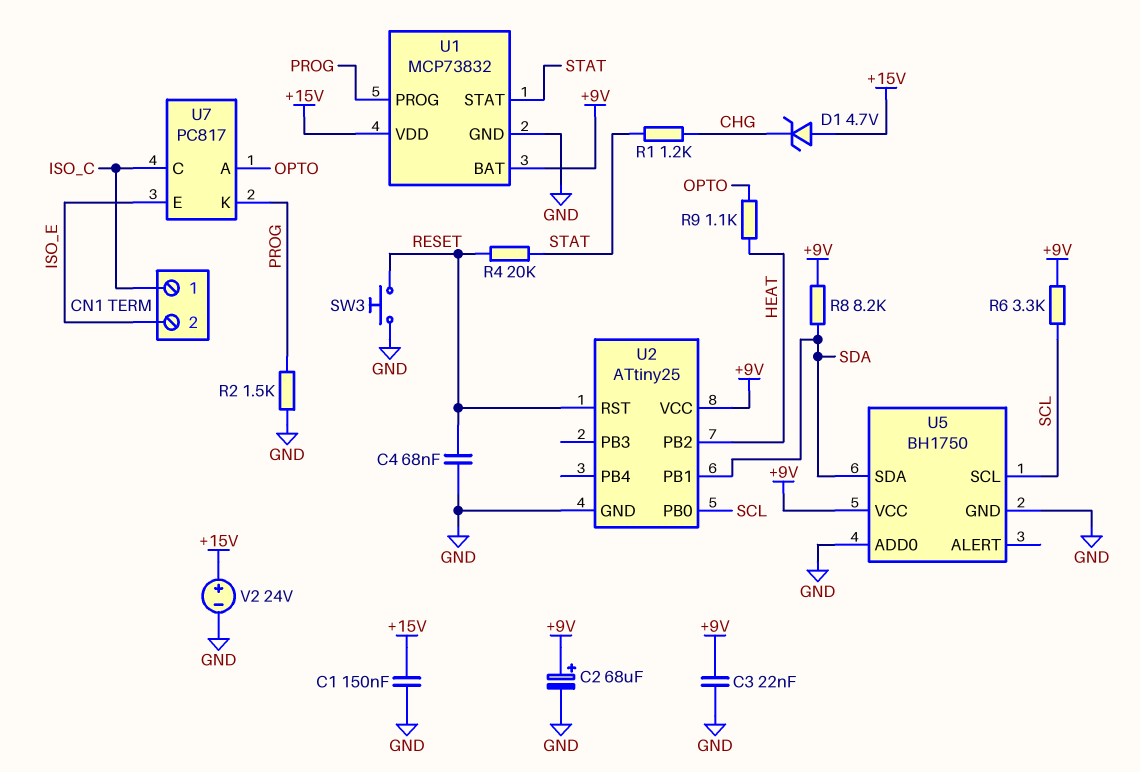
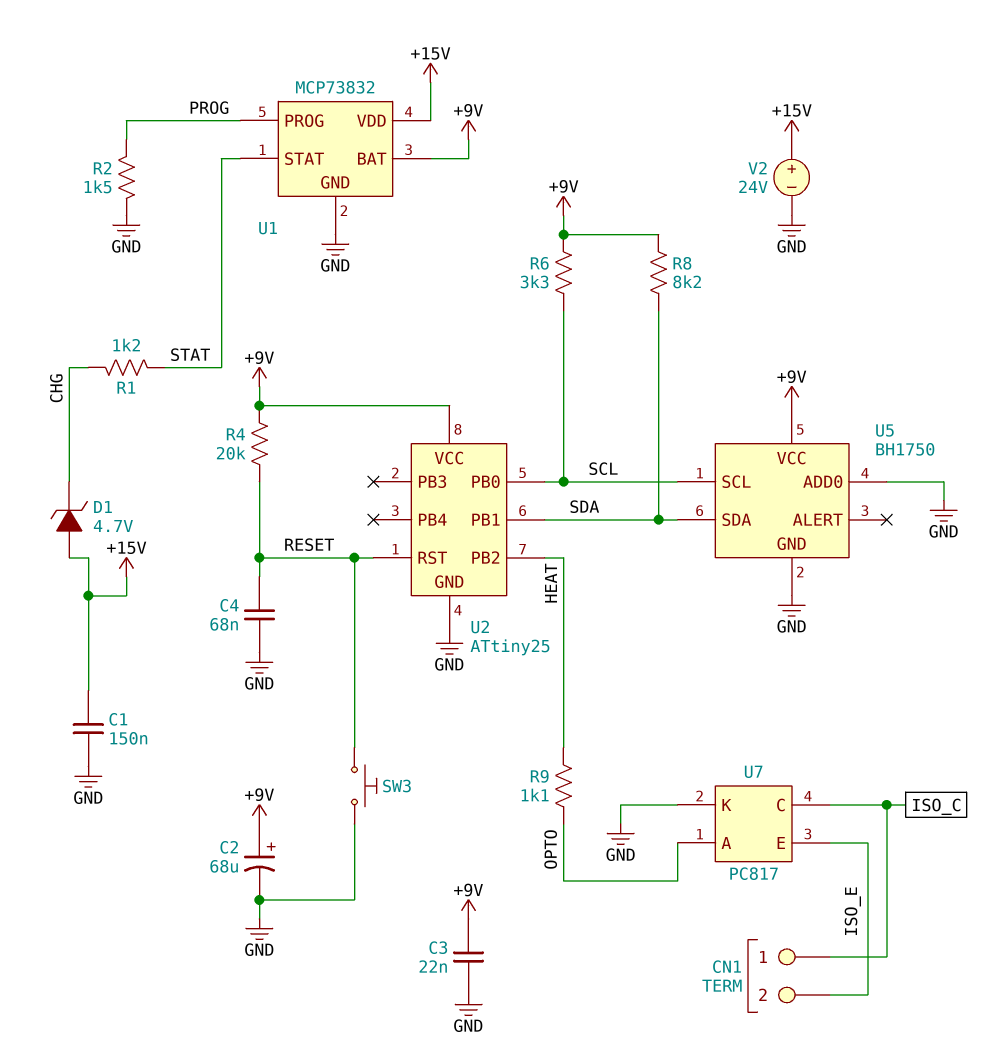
R4: 20k (RESET, STAT) -> 20k (+9V, RESET)
U7 pin K: PROG -> GND

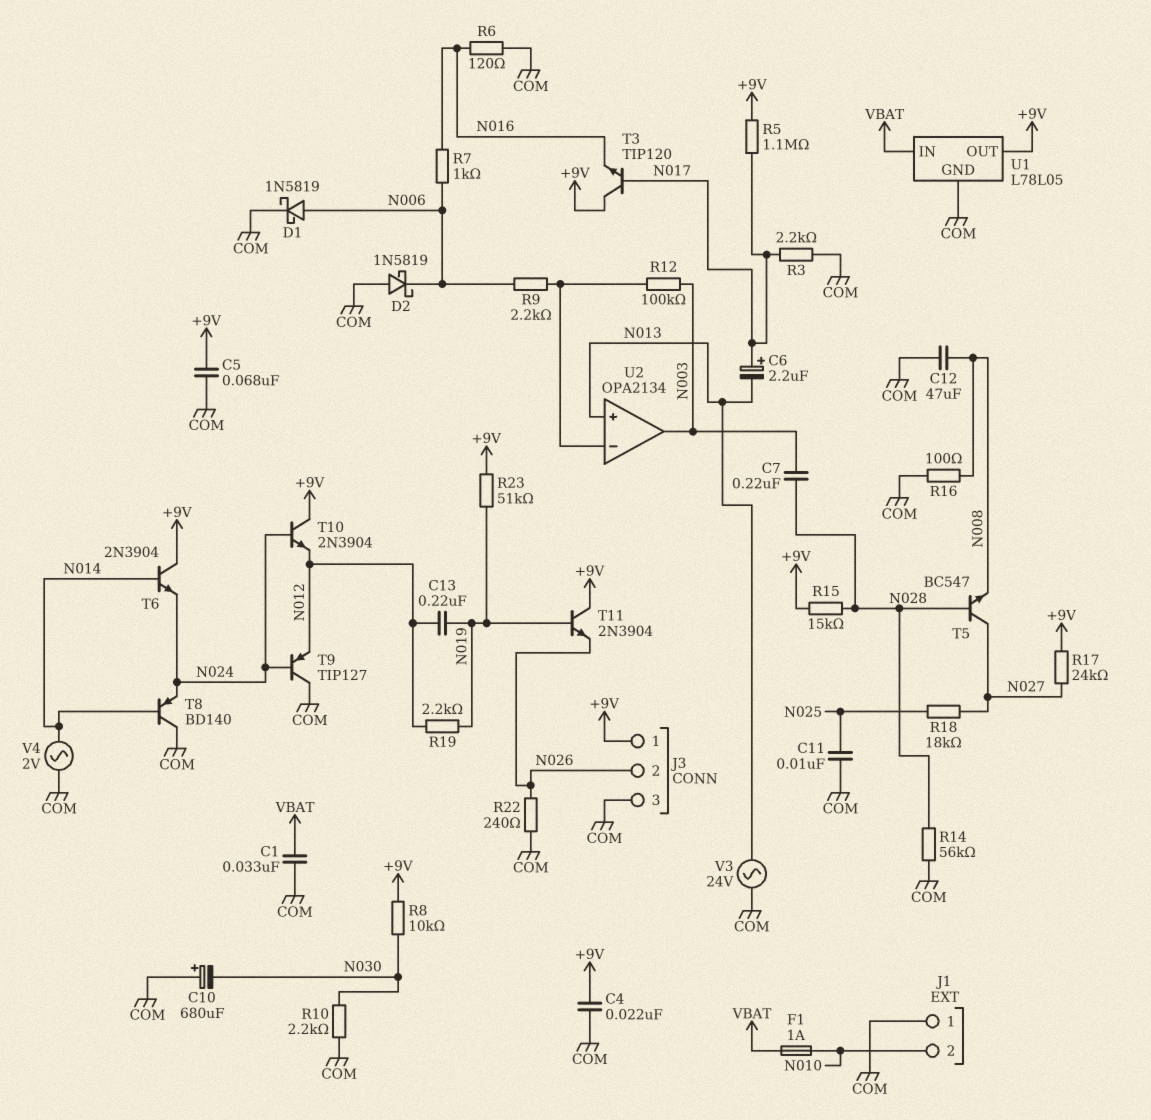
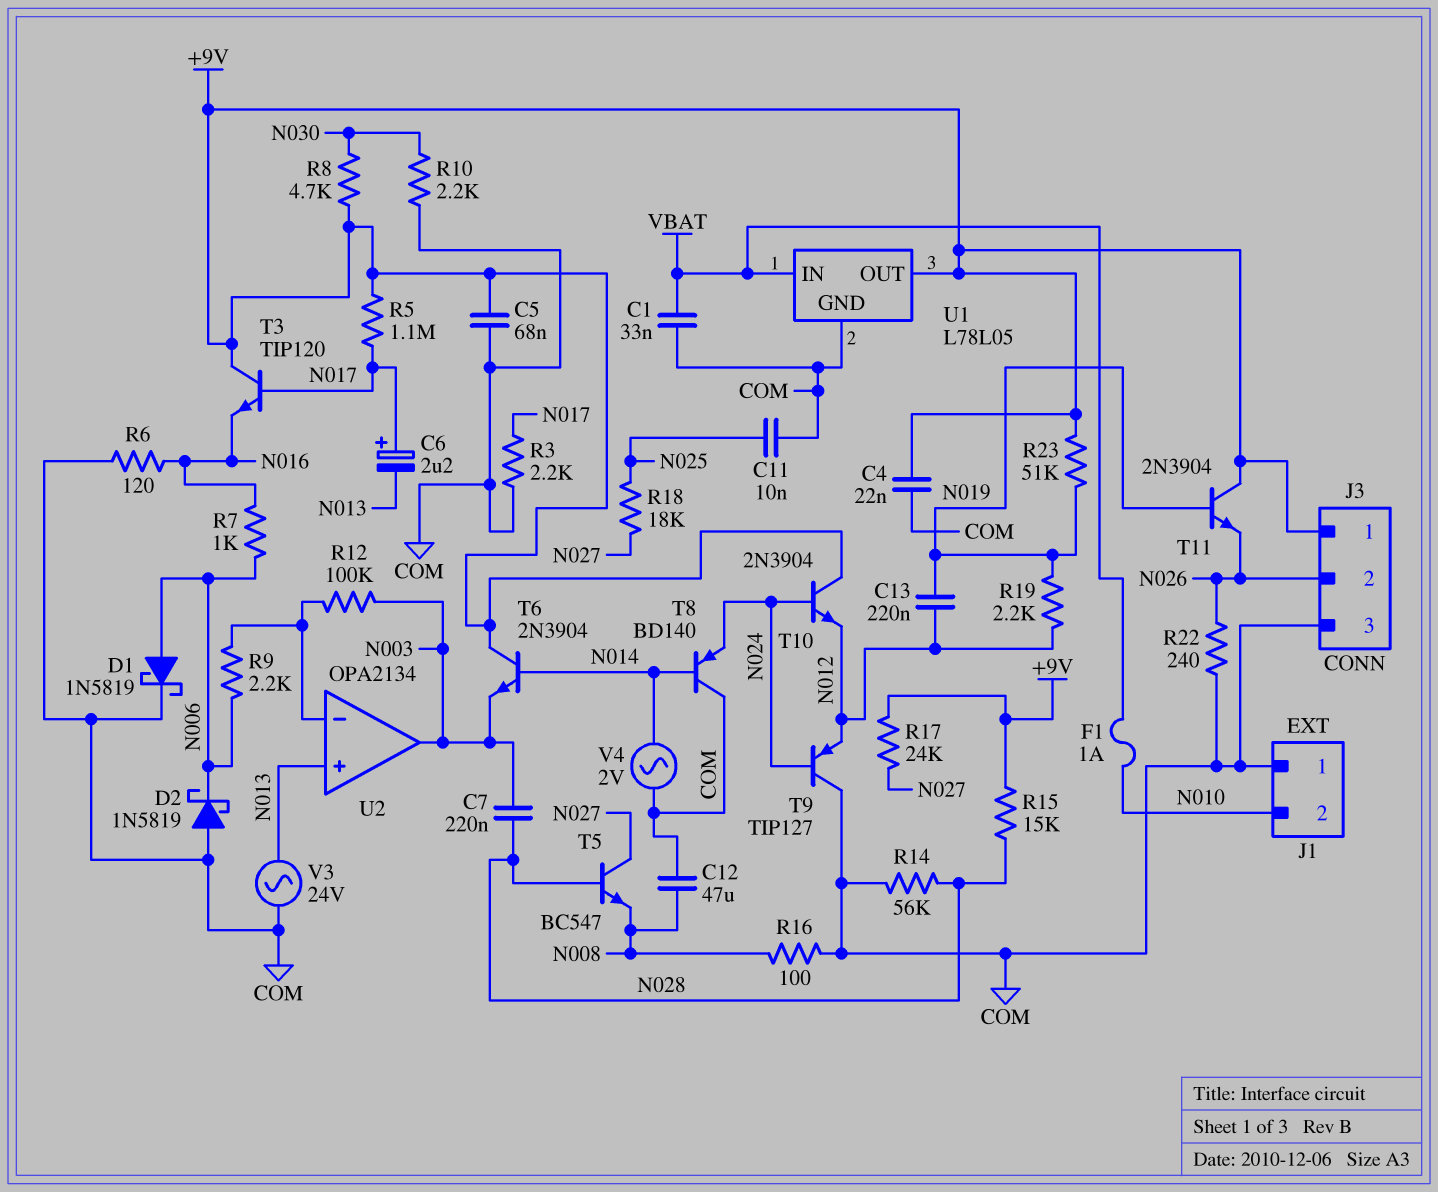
C10: 680uF (plus COM, minus N030) -> none
R8: 10k (+9V, N030) -> 4.7k (+9V, N030)
T6: NPN 2N3904 (B N014, C +9V, E N024) -> NPN 2N3904 (B N014, C +9V, E N003)

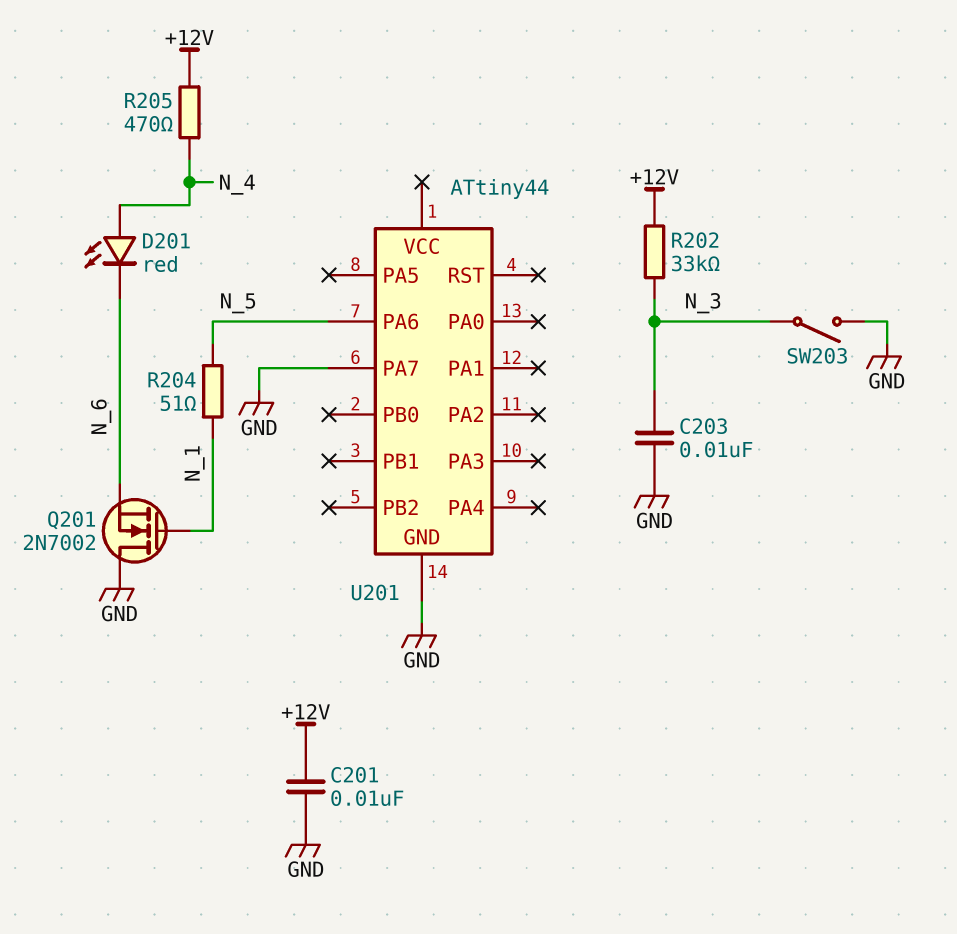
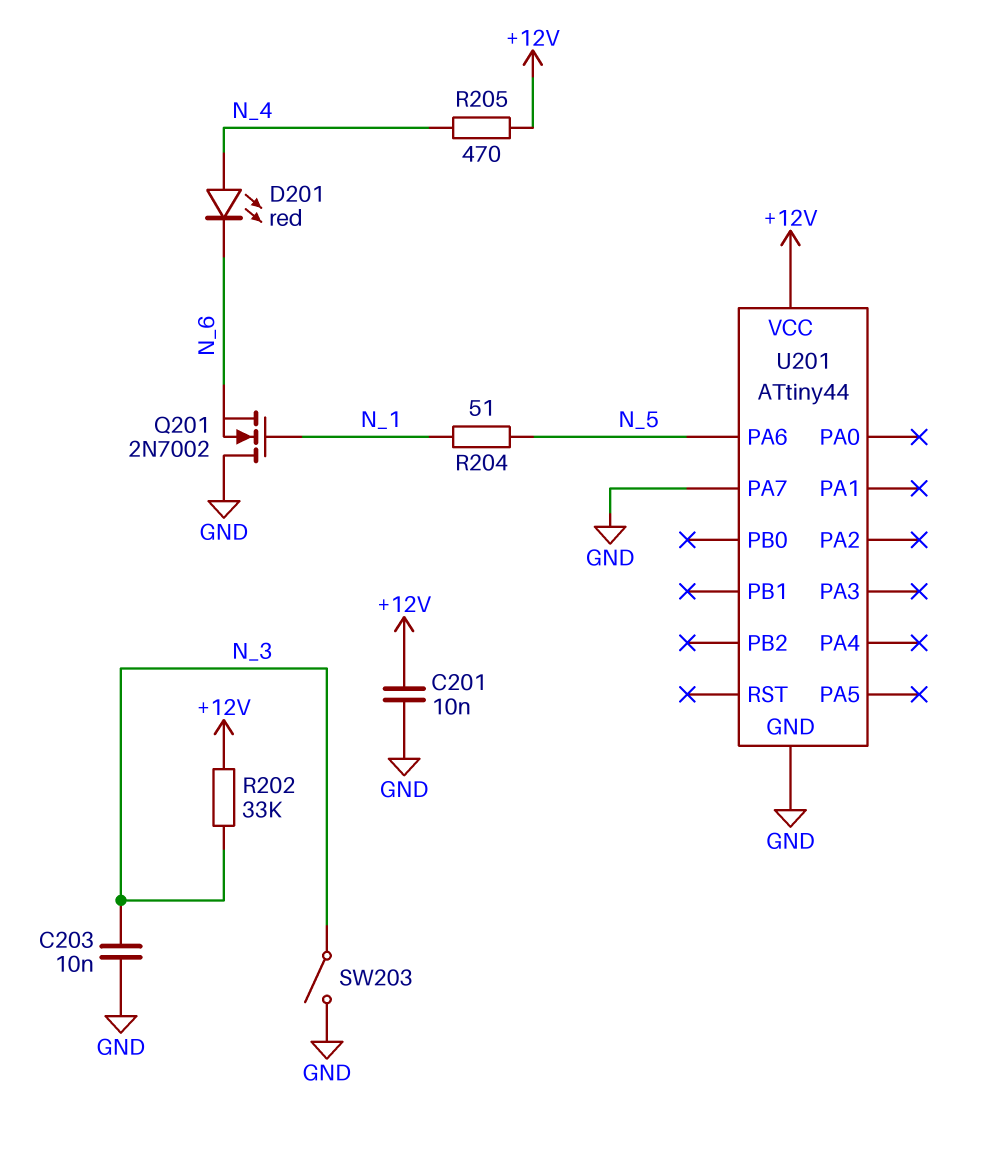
U201 pin VCC: none -> +12V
....
• [Problem requirements]:
Look through the entries above; copy each line where the string "none" appears.

• [Exercise result]:
C10: 680uF (plus COM, minus N030) -> none
U201 pin VCC: none -> +12V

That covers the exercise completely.